# WORK ITEM:
Would you give all of the records again, exactly as they read?

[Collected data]
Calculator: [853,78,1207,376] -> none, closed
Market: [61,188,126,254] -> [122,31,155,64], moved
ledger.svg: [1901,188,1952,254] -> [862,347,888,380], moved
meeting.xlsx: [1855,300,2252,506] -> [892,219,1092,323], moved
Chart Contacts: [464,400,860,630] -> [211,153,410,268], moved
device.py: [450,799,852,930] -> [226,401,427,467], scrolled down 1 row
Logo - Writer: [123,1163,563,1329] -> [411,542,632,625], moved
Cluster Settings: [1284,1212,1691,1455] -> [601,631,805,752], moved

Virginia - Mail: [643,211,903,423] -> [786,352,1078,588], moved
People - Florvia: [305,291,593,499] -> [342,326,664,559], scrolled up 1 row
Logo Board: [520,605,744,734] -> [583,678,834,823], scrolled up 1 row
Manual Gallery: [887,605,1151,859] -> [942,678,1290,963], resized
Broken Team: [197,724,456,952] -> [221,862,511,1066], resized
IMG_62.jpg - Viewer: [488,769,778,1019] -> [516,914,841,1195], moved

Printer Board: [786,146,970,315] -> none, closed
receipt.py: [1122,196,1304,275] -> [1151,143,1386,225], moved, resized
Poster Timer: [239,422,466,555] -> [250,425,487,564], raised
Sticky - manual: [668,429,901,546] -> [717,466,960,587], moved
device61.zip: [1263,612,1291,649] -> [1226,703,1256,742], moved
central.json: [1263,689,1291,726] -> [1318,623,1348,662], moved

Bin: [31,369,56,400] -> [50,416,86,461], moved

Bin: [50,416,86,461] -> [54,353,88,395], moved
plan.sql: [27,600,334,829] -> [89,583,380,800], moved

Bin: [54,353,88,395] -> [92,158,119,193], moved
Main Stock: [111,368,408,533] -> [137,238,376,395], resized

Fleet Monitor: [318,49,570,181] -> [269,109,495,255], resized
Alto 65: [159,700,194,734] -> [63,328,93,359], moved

# ANSWER:
Calculator: [853,78,1207,376] -> none, closed
Market: [61,188,126,254] -> [122,31,155,64], moved
ledger.svg: [1901,188,1952,254] -> [862,347,888,380], moved
meeting.xlsx: [1855,300,2252,506] -> [892,219,1092,323], moved
Chart Contacts: [464,400,860,630] -> [211,153,410,268], moved
device.py: [450,799,852,930] -> [226,401,427,467], scrolled down 1 row
Logo - Writer: [123,1163,563,1329] -> [411,542,632,625], moved
Cluster Settings: [1284,1212,1691,1455] -> [601,631,805,752], moved

Virginia - Mail: [643,211,903,423] -> [786,352,1078,588], moved
People - Florvia: [305,291,593,499] -> [342,326,664,559], scrolled up 1 row
Logo Board: [520,605,744,734] -> [583,678,834,823], scrolled up 1 row
Manual Gallery: [887,605,1151,859] -> [942,678,1290,963], resized
Broken Team: [197,724,456,952] -> [221,862,511,1066], resized
IMG_62.jpg - Viewer: [488,769,778,1019] -> [516,914,841,1195], moved

Printer Board: [786,146,970,315] -> none, closed
receipt.py: [1122,196,1304,275] -> [1151,143,1386,225], moved, resized
Poster Timer: [239,422,466,555] -> [250,425,487,564], raised
Sticky - manual: [668,429,901,546] -> [717,466,960,587], moved
device61.zip: [1263,612,1291,649] -> [1226,703,1256,742], moved
central.json: [1263,689,1291,726] -> [1318,623,1348,662], moved

Bin: [31,369,56,400] -> [50,416,86,461], moved

Bin: [50,416,86,461] -> [54,353,88,395], moved
plan.sql: [27,600,334,829] -> [89,583,380,800], moved

Bin: [54,353,88,395] -> [92,158,119,193], moved
Main Stock: [111,368,408,533] -> [137,238,376,395], resized

Fleet Monitor: [318,49,570,181] -> [269,109,495,255], resized
Alto 65: [159,700,194,734] -> [63,328,93,359], moved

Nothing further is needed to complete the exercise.